[Records contained in a dataset]
------------------------------------

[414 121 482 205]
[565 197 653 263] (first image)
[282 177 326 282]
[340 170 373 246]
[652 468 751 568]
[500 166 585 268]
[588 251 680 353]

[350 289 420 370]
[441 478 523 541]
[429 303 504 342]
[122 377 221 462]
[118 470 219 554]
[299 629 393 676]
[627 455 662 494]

------------------------------------

What this task involves: Each of the records is to be written out again without alteration.

Reply to the task:
[414 121 482 205]
[565 197 653 263] (first image)
[282 177 326 282]
[340 170 373 246]
[652 468 751 568]
[500 166 585 268]
[588 251 680 353]

[350 289 420 370]
[441 478 523 541]
[429 303 504 342]
[122 377 221 462]
[118 470 219 554]
[299 629 393 676]
[627 455 662 494]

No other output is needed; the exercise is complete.